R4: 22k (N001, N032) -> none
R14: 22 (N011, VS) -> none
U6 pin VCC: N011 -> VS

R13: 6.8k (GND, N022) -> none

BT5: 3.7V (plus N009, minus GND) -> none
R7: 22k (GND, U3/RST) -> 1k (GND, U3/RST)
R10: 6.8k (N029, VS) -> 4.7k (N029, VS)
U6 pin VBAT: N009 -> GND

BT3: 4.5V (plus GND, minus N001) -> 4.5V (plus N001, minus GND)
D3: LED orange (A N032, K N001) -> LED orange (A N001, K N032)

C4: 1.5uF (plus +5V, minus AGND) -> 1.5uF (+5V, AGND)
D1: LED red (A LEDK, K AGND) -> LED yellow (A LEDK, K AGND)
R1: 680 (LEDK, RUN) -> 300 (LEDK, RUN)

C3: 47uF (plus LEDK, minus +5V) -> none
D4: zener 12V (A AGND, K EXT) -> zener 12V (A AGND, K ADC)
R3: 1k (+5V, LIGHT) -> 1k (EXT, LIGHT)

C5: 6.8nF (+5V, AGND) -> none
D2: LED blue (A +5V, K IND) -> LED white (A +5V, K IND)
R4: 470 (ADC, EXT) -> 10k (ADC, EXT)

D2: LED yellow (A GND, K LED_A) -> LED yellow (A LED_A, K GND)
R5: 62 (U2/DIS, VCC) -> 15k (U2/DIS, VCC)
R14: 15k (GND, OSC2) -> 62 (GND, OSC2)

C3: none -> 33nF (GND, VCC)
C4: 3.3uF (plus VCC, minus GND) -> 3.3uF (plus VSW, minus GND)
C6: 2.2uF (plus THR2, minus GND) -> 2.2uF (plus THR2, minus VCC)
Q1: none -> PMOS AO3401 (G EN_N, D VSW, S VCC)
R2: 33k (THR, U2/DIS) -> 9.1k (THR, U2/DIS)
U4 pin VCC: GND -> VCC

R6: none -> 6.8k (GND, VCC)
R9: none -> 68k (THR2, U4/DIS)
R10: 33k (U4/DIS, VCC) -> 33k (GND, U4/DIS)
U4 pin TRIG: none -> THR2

> TASK OBJECTIVE: Repeat exactly the lines of the records from the one containing "R10: 33k (U4/DIS, VCC) -> 33k (GND, U4/DIS)" to the last, and include no line outside that stretch.

> EXERCISE OUTPUT:
R10: 33k (U4/DIS, VCC) -> 33k (GND, U4/DIS)
U4 pin TRIG: none -> THR2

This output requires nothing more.